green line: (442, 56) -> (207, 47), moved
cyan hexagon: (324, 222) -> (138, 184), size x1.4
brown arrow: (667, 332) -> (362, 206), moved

--

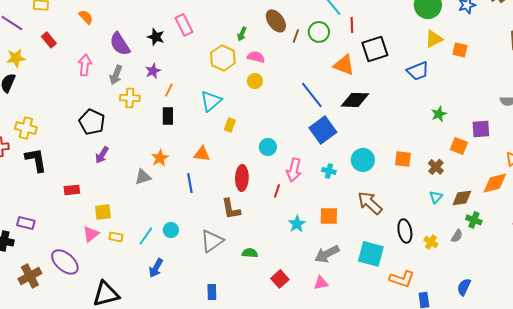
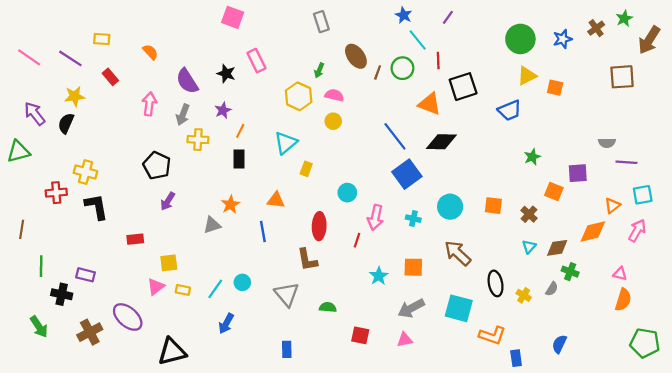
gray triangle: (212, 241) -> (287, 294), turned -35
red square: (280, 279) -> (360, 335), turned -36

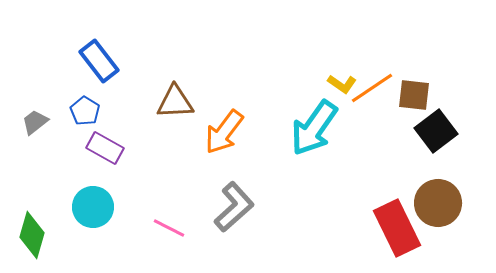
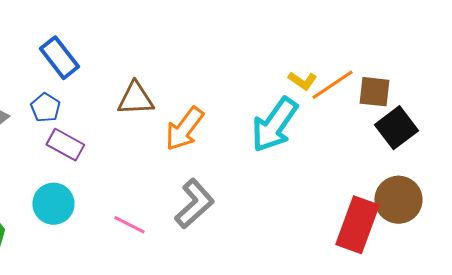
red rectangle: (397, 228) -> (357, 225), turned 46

## THE PROBLEM
Go through the listing above and list every line that has the word "moved".

## EXERCISE SOLUTION
green line: (442, 56) -> (207, 47), moved
brown arrow: (667, 332) -> (362, 206), moved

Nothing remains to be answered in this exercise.